» **WHAT IS BEING ASKED**: Go through the entries below and copy each line containing the word "pawn".

Top of MATERIAL PROVIDED

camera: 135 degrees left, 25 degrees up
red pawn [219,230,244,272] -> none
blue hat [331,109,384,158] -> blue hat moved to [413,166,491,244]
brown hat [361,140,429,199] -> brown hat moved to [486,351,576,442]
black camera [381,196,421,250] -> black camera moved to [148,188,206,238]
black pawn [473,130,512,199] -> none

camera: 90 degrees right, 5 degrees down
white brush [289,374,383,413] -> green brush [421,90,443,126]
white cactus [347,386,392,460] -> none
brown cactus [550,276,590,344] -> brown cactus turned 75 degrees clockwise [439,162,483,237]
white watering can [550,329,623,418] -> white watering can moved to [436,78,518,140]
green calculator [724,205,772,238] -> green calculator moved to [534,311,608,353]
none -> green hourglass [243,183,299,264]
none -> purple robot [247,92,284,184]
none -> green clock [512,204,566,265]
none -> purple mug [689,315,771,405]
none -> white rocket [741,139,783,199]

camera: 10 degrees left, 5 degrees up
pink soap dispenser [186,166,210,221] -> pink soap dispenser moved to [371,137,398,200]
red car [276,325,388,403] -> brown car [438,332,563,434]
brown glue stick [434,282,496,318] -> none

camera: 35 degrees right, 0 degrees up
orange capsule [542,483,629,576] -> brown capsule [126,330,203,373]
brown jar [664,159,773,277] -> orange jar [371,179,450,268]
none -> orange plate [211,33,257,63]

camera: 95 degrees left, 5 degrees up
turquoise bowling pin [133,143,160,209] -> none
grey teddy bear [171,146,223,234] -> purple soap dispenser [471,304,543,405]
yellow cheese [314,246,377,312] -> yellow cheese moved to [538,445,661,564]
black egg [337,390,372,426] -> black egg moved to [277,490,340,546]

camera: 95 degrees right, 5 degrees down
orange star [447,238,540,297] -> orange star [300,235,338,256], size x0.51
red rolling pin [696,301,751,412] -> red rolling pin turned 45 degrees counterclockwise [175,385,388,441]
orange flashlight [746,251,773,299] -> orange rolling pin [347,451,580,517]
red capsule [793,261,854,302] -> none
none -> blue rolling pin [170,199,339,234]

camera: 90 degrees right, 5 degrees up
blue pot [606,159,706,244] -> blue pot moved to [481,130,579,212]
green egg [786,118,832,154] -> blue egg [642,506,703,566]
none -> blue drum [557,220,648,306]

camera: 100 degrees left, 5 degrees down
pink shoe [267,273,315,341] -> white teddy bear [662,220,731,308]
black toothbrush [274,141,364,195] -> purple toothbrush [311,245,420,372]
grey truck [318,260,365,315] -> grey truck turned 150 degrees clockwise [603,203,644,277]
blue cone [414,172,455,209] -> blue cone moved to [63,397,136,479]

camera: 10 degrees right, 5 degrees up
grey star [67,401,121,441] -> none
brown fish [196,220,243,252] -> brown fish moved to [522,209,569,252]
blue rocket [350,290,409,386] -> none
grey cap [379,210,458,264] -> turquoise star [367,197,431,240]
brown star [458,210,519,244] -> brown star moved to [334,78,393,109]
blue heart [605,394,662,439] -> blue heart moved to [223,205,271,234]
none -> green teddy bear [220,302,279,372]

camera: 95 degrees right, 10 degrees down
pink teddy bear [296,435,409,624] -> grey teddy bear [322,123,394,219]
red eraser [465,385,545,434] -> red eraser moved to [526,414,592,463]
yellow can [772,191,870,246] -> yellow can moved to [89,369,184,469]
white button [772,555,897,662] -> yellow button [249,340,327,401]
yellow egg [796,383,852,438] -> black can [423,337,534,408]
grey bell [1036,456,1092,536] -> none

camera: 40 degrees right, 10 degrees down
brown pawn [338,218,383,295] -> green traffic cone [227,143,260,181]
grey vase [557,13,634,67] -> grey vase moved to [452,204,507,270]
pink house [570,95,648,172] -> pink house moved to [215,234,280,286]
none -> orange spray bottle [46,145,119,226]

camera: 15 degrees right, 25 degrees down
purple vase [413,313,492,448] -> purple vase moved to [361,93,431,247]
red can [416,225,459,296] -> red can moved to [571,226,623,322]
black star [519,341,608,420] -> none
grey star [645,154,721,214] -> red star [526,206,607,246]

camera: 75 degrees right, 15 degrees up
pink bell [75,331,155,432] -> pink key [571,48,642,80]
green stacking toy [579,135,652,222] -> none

Bottom of MATERIAL PROVIDED

» **EXERCISE RESPONSE**:
red pawn [219,230,244,272] -> none
black pawn [473,130,512,199] -> none
brown pawn [338,218,383,295] -> green traffic cone [227,143,260,181]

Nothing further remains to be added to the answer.